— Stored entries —
--- START ---
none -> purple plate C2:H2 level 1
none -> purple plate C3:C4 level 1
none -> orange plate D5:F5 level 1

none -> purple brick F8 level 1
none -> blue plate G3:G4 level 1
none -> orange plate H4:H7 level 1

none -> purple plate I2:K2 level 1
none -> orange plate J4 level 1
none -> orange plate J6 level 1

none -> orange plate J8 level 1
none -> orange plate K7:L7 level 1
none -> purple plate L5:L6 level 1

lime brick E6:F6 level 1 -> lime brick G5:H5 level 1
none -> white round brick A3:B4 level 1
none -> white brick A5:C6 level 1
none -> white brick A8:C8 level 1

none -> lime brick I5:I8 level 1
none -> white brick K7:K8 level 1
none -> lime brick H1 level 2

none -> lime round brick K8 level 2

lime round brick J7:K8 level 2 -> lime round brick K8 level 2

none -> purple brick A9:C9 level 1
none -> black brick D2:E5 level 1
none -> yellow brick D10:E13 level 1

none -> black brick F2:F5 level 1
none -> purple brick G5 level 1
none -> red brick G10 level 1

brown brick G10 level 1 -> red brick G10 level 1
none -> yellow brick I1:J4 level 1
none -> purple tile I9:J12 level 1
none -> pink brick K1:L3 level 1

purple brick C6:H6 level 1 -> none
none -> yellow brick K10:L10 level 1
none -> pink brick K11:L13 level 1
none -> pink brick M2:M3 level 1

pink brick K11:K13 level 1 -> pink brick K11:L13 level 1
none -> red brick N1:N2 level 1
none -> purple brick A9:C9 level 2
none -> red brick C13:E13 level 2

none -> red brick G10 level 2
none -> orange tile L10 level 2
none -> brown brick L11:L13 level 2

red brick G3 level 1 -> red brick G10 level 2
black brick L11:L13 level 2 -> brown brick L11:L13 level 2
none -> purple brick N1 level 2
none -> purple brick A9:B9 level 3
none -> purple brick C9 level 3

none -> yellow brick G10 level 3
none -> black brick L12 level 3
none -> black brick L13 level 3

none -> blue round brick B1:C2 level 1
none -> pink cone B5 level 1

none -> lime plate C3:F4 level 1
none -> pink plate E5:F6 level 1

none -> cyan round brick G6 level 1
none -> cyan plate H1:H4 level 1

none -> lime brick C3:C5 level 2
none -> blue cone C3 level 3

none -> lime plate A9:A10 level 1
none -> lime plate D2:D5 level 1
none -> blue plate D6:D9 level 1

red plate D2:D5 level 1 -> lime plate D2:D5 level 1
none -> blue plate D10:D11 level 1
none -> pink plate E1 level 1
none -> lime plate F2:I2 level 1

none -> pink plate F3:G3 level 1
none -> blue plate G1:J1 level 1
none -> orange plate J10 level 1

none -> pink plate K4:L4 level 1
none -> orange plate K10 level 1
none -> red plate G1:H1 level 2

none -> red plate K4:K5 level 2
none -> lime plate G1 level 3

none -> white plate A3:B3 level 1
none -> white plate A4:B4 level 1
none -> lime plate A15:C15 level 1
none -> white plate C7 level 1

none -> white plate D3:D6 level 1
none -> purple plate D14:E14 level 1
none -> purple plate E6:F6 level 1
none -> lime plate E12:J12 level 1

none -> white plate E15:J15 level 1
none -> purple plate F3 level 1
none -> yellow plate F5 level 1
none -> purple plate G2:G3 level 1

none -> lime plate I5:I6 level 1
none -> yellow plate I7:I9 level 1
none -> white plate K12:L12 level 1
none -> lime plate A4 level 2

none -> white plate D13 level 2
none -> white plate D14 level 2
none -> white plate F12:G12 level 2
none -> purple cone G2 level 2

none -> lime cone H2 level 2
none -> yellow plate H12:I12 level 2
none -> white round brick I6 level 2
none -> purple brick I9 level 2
--- END ---
Match on "yellow": copy every line in the records that has it.

none -> yellow brick D10:E13 level 1
none -> yellow brick I1:J4 level 1
none -> yellow brick K10:L10 level 1
none -> yellow brick G10 level 3
none -> yellow plate F5 level 1
none -> yellow plate I7:I9 level 1
none -> yellow plate H12:I12 level 2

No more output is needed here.